TASK REQUIREMENTS |
Begin with the line where "IMU2 pin SDA: D4 -> D2" appears. Set down that line and the rest of the records below it exactly as given.

Items from a data source:
- Opening Delimiter -

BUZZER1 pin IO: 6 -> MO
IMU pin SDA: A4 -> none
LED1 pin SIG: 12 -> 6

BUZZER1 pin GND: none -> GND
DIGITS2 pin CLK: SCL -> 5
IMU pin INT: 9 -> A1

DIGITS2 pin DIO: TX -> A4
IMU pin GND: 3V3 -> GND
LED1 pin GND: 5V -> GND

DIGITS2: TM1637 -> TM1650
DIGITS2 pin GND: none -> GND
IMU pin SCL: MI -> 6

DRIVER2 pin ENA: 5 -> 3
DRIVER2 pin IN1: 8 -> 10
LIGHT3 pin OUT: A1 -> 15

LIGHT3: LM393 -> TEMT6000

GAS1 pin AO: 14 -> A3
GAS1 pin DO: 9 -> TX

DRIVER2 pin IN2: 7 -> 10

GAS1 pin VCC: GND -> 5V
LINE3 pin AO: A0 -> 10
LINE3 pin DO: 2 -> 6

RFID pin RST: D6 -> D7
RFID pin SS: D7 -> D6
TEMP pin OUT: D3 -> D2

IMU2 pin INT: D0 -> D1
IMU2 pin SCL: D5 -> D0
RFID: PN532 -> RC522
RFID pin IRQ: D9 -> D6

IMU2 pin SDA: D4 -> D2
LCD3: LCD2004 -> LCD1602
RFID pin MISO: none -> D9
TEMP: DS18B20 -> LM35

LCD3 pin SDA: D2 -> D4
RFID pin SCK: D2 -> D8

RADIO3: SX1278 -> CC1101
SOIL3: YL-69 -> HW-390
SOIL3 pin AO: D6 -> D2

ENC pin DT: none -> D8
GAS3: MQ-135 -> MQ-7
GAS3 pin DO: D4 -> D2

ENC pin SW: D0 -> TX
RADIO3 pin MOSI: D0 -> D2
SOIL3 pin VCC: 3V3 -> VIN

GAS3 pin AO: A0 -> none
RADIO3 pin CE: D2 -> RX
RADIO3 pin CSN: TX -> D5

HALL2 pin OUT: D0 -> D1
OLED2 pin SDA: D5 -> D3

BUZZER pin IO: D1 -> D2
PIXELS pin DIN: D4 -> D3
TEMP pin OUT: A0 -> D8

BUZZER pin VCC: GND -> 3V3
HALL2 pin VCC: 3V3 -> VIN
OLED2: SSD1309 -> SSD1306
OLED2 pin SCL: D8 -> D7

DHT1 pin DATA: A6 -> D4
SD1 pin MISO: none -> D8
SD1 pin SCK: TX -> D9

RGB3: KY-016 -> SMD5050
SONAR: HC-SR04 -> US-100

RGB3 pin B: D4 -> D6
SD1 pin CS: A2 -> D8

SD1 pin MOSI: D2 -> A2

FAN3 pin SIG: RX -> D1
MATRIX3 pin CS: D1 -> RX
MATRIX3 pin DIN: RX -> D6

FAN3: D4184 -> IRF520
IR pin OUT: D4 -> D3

- Closing Delimiter -

EXERCISE ANSWER |
IMU2 pin SDA: D4 -> D2
LCD3: LCD2004 -> LCD1602
RFID pin MISO: none -> D9
TEMP: DS18B20 -> LM35

LCD3 pin SDA: D2 -> D4
RFID pin SCK: D2 -> D8

RADIO3: SX1278 -> CC1101
SOIL3: YL-69 -> HW-390
SOIL3 pin AO: D6 -> D2

ENC pin DT: none -> D8
GAS3: MQ-135 -> MQ-7
GAS3 pin DO: D4 -> D2

ENC pin SW: D0 -> TX
RADIO3 pin MOSI: D0 -> D2
SOIL3 pin VCC: 3V3 -> VIN

GAS3 pin AO: A0 -> none
RADIO3 pin CE: D2 -> RX
RADIO3 pin CSN: TX -> D5

HALL2 pin OUT: D0 -> D1
OLED2 pin SDA: D5 -> D3

BUZZER pin IO: D1 -> D2
PIXELS pin DIN: D4 -> D3
TEMP pin OUT: A0 -> D8

BUZZER pin VCC: GND -> 3V3
HALL2 pin VCC: 3V3 -> VIN
OLED2: SSD1309 -> SSD1306
OLED2 pin SCL: D8 -> D7

DHT1 pin DATA: A6 -> D4
SD1 pin MISO: none -> D8
SD1 pin SCK: TX -> D9

RGB3: KY-016 -> SMD5050
SONAR: HC-SR04 -> US-100

RGB3 pin B: D4 -> D6
SD1 pin CS: A2 -> D8

SD1 pin MOSI: D2 -> A2

FAN3 pin SIG: RX -> D1
MATRIX3 pin CS: D1 -> RX
MATRIX3 pin DIN: RX -> D6

FAN3: D4184 -> IRF520
IR pin OUT: D4 -> D3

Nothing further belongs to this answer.